All the data should be printed again exactly as written.
::::
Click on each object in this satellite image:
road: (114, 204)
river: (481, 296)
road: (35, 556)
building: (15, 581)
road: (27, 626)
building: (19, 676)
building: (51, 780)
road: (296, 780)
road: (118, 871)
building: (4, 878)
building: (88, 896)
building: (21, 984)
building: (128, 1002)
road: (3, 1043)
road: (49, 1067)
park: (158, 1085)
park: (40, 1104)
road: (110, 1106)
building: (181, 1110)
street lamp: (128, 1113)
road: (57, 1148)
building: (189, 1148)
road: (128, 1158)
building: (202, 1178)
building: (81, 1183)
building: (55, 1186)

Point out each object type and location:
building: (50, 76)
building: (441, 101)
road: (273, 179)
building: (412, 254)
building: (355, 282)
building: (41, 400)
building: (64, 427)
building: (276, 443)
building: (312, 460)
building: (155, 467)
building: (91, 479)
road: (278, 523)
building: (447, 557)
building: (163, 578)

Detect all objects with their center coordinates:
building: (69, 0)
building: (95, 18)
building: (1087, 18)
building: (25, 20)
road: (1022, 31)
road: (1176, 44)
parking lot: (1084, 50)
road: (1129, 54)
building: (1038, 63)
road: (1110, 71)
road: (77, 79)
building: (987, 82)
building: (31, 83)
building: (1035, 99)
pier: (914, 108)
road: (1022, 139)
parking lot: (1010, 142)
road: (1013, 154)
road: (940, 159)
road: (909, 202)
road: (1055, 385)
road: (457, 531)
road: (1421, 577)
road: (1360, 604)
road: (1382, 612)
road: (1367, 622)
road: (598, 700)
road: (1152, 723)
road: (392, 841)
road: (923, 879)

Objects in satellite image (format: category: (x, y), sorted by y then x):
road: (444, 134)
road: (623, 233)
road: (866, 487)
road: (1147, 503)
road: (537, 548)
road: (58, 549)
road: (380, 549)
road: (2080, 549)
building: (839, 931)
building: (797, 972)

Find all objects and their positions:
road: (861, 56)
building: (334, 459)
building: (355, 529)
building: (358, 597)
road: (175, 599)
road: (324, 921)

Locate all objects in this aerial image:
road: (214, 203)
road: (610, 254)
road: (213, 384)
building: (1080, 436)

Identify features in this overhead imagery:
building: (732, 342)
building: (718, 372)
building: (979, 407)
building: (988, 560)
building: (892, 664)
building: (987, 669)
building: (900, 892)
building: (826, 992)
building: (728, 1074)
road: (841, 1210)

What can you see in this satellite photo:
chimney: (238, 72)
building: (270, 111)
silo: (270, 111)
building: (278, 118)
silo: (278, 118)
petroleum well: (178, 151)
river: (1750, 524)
::::
Exercise result.
Click on each object in this satellite image:
road: (114, 204)
river: (481, 296)
road: (35, 556)
building: (15, 581)
road: (27, 626)
building: (19, 676)
building: (51, 780)
road: (296, 780)
road: (118, 871)
building: (4, 878)
building: (88, 896)
building: (21, 984)
building: (128, 1002)
road: (3, 1043)
road: (49, 1067)
park: (158, 1085)
park: (40, 1104)
road: (110, 1106)
building: (181, 1110)
street lamp: (128, 1113)
road: (57, 1148)
building: (189, 1148)
road: (128, 1158)
building: (202, 1178)
building: (81, 1183)
building: (55, 1186)

Point out each object type and location:
building: (50, 76)
building: (441, 101)
road: (273, 179)
building: (412, 254)
building: (355, 282)
building: (41, 400)
building: (64, 427)
building: (276, 443)
building: (312, 460)
building: (155, 467)
building: (91, 479)
road: (278, 523)
building: (447, 557)
building: (163, 578)

Detect all objects with their center coordinates:
building: (69, 0)
building: (95, 18)
building: (1087, 18)
building: (25, 20)
road: (1022, 31)
road: (1176, 44)
parking lot: (1084, 50)
road: (1129, 54)
building: (1038, 63)
road: (1110, 71)
road: (77, 79)
building: (987, 82)
building: (31, 83)
building: (1035, 99)
pier: (914, 108)
road: (1022, 139)
parking lot: (1010, 142)
road: (1013, 154)
road: (940, 159)
road: (909, 202)
road: (1055, 385)
road: (457, 531)
road: (1421, 577)
road: (1360, 604)
road: (1382, 612)
road: (1367, 622)
road: (598, 700)
road: (1152, 723)
road: (392, 841)
road: (923, 879)

Objects in satellite image (format: category: (x, y), sorted by y then x):
road: (444, 134)
road: (623, 233)
road: (866, 487)
road: (1147, 503)
road: (537, 548)
road: (58, 549)
road: (380, 549)
road: (2080, 549)
building: (839, 931)
building: (797, 972)

Find all objects and their positions:
road: (861, 56)
building: (334, 459)
building: (355, 529)
building: (358, 597)
road: (175, 599)
road: (324, 921)

Locate all objects in this aerial image:
road: (214, 203)
road: (610, 254)
road: (213, 384)
building: (1080, 436)

Identify features in this overhead imagery:
building: (732, 342)
building: (718, 372)
building: (979, 407)
building: (988, 560)
building: (892, 664)
building: (987, 669)
building: (900, 892)
building: (826, 992)
building: (728, 1074)
road: (841, 1210)

What can you see in this satellite photo:
chimney: (238, 72)
building: (270, 111)
silo: (270, 111)
building: (278, 118)
silo: (278, 118)
petroleum well: (178, 151)
river: (1750, 524)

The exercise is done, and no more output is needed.